With the pictures removed, the data below must be transcribed in full and exactly.

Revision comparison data

● ● ● ● ●

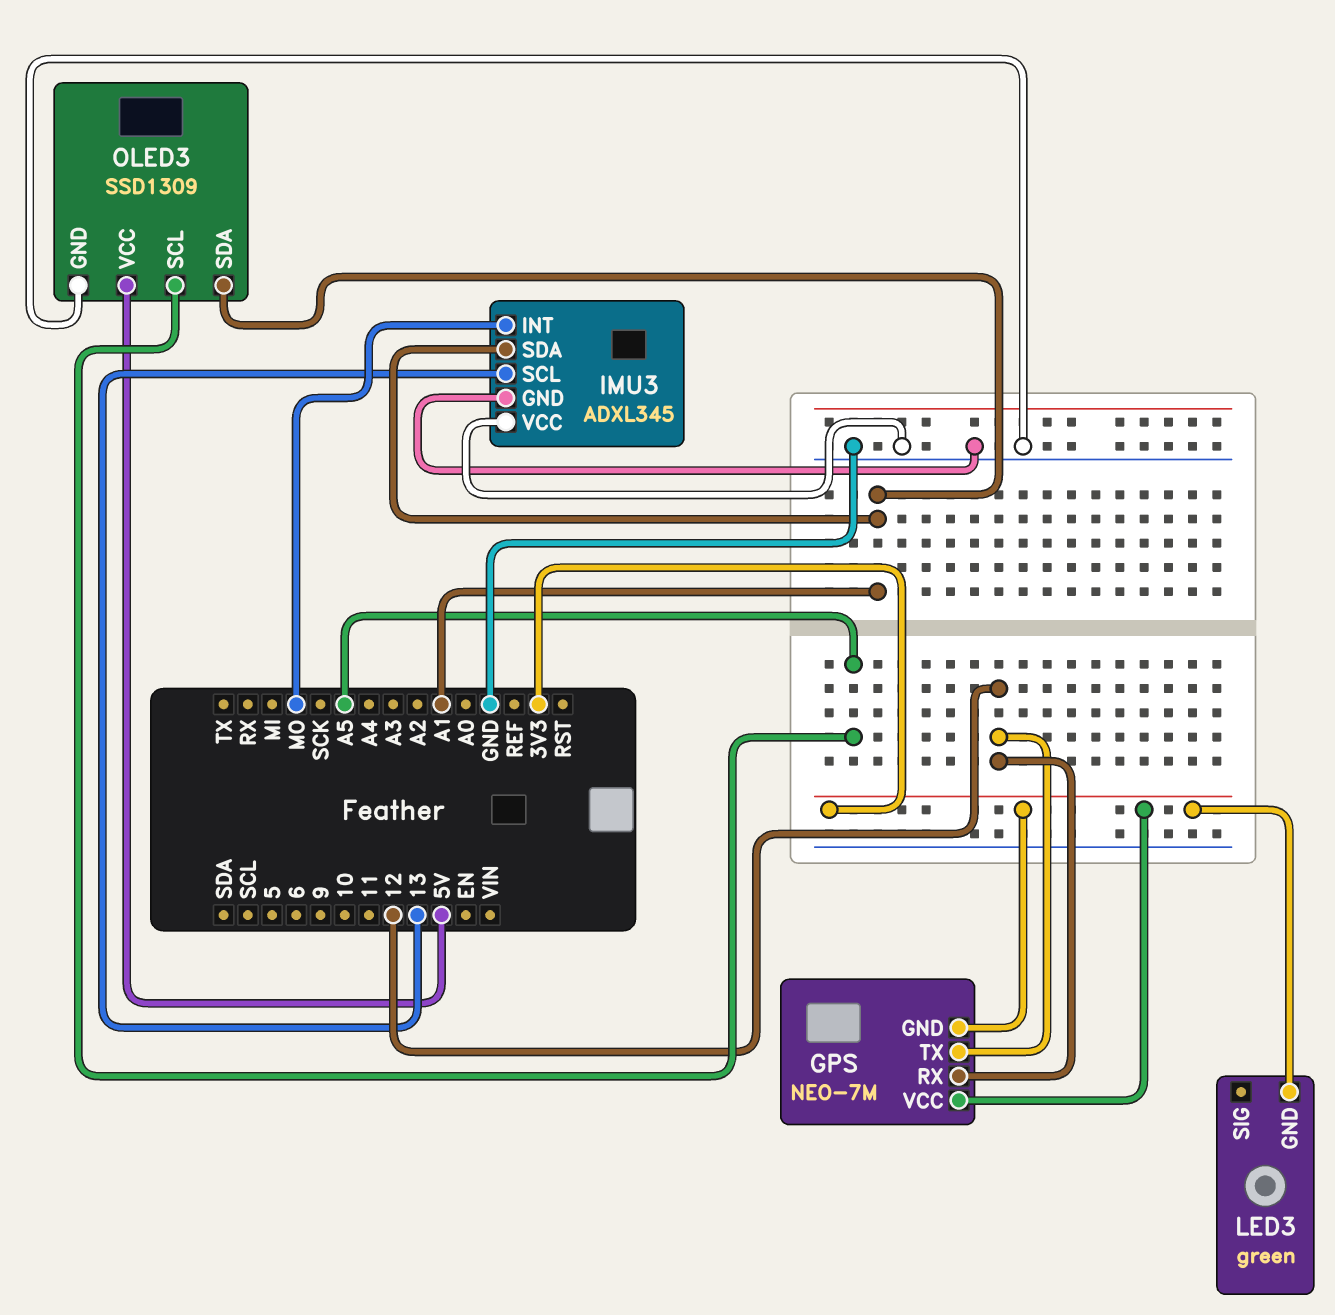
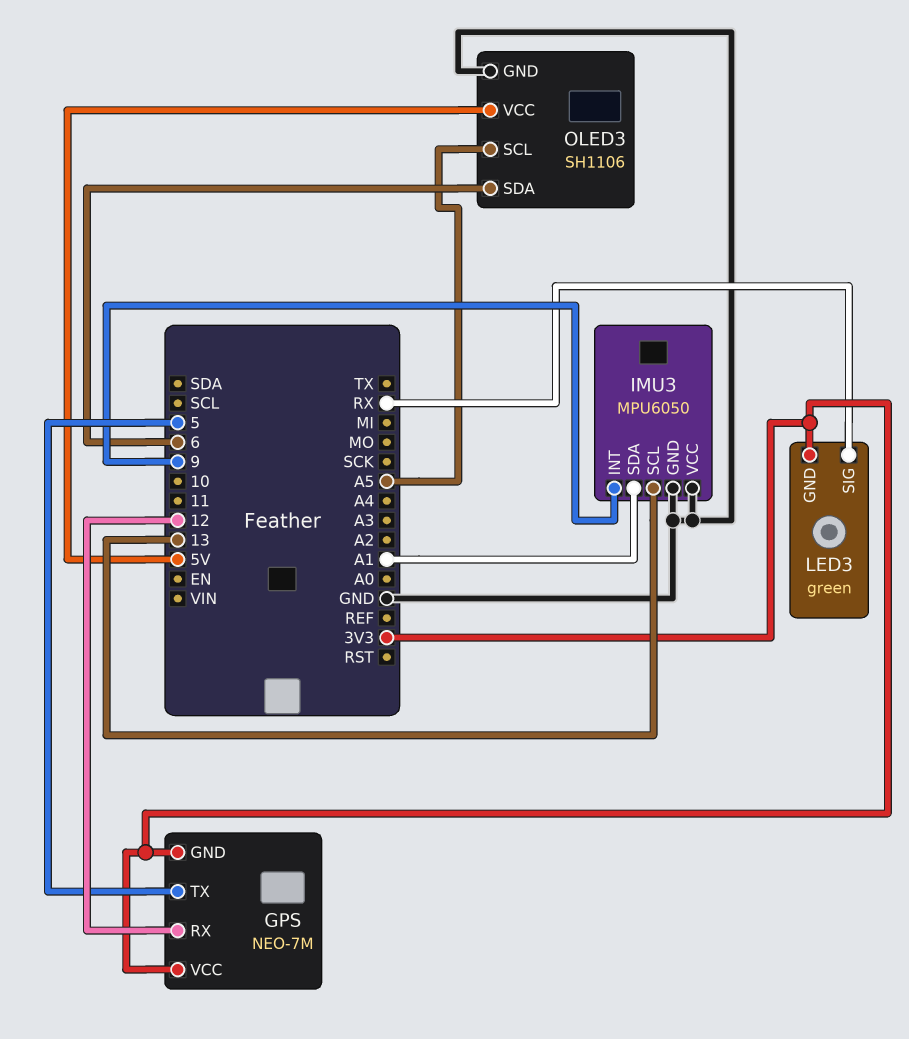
GPS pin TX: 12 -> 5
IMU3: ADXL345 -> MPU6050
IMU3 pin INT: MO -> 9
LED3 pin SIG: none -> RX
OLED3: SSD1309 -> SH1106
OLED3 pin SDA: A1 -> 6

● ● ● ● ●

Output>
GPS pin TX: 12 -> 5
IMU3: ADXL345 -> MPU6050
IMU3 pin INT: MO -> 9
LED3 pin SIG: none -> RX
OLED3: SSD1309 -> SH1106
OLED3 pin SDA: A1 -> 6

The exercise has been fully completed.